## GIVEN RECORDS
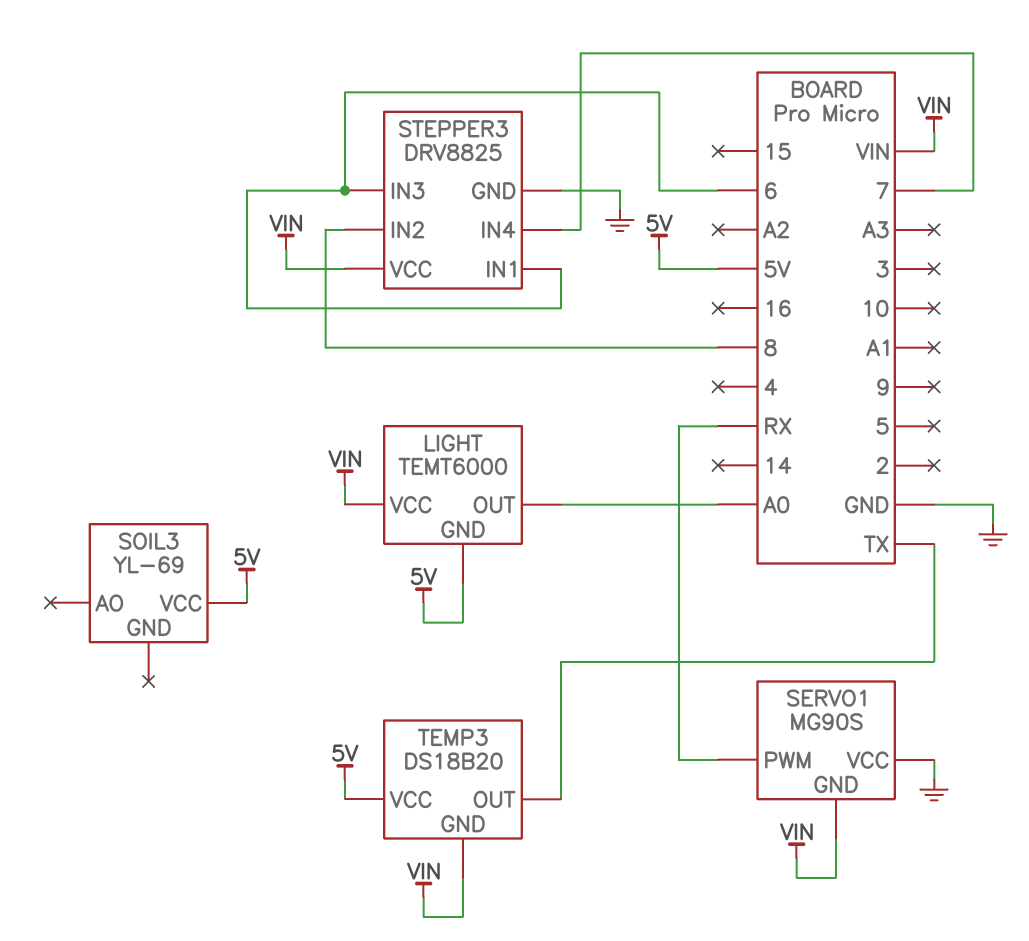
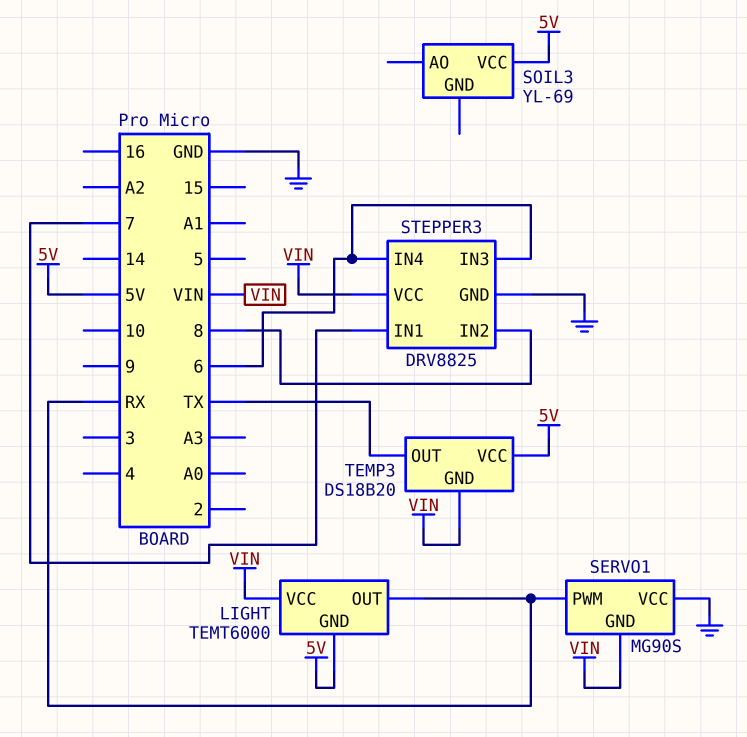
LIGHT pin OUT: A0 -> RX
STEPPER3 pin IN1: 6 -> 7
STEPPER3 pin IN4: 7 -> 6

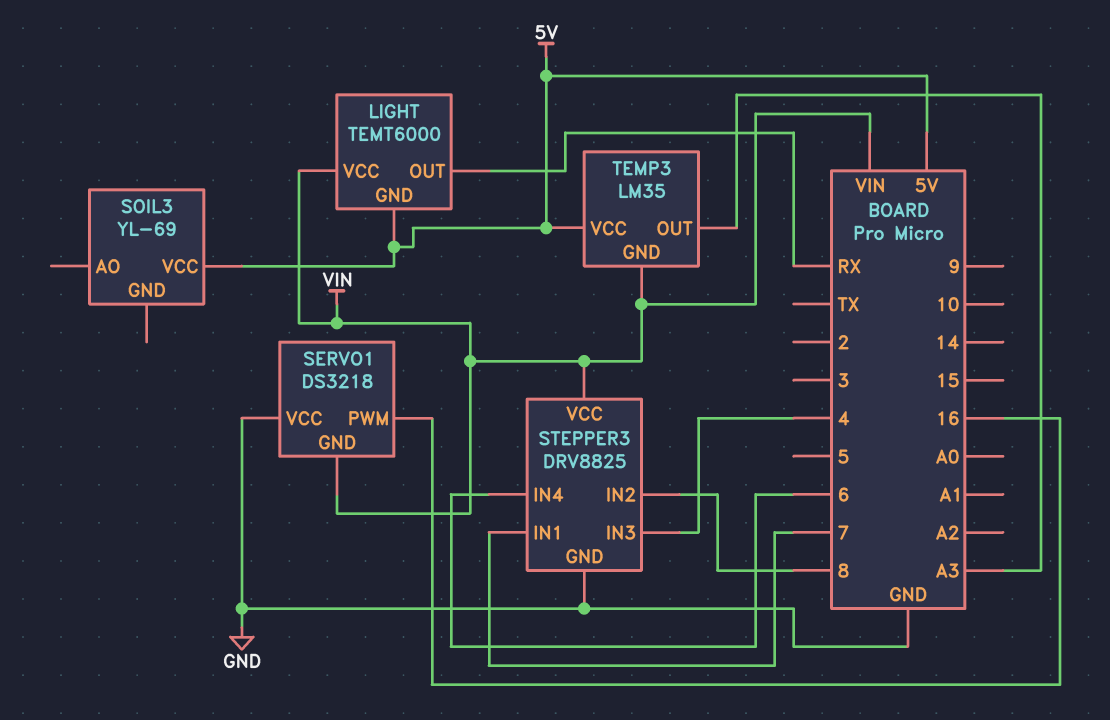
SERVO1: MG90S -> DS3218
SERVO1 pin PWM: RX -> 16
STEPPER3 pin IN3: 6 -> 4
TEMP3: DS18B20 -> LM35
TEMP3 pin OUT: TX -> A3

## YOUR INSTRUCTIONS
The entries above, every one of them, should be retyped exactly, with no pictures carried over.

## TASK SOLUTION
LIGHT pin OUT: A0 -> RX
STEPPER3 pin IN1: 6 -> 7
STEPPER3 pin IN4: 7 -> 6

SERVO1: MG90S -> DS3218
SERVO1 pin PWM: RX -> 16
STEPPER3 pin IN3: 6 -> 4
TEMP3: DS18B20 -> LM35
TEMP3 pin OUT: TX -> A3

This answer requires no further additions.